▼
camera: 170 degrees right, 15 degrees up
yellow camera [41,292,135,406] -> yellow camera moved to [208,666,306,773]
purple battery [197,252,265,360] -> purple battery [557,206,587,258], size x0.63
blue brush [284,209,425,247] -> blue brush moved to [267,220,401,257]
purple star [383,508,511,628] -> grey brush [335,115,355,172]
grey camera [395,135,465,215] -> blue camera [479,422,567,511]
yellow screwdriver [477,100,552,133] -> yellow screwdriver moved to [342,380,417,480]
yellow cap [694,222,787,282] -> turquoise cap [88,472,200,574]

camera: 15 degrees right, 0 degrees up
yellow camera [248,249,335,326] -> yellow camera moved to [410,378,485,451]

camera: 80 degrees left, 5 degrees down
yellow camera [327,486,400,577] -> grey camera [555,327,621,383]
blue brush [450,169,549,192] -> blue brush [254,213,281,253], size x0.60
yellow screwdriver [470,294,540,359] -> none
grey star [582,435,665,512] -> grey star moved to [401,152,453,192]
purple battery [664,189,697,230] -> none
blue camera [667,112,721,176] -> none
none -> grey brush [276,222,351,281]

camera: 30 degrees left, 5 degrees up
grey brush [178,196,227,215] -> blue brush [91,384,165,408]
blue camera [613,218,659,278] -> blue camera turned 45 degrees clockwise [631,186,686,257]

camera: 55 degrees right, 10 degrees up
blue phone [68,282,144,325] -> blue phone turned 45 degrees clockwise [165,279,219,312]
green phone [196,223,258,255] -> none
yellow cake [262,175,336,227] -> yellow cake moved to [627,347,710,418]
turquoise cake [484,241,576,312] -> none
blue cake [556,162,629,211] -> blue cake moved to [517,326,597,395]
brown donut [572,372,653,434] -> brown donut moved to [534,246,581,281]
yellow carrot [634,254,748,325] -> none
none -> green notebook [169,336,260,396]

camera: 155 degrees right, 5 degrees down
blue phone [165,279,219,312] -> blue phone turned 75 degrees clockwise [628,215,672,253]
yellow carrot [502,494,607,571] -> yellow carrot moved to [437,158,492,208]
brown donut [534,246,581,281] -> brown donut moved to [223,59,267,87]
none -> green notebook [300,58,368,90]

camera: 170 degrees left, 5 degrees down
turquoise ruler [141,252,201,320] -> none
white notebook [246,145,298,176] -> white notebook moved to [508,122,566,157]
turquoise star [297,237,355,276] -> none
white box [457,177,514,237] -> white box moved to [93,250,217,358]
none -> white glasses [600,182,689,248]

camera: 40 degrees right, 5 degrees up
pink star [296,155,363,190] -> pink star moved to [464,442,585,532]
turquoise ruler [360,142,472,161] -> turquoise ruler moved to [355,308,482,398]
▲
■ **WHAT IS NEEDED**:
Filter the entries above down to the lines containing the word "turned".

■ **OUTPUT FOR THIS EXERCISE**:
blue camera [613,218,659,278] -> blue camera turned 45 degrees clockwise [631,186,686,257]
blue phone [68,282,144,325] -> blue phone turned 45 degrees clockwise [165,279,219,312]
blue phone [165,279,219,312] -> blue phone turned 75 degrees clockwise [628,215,672,253]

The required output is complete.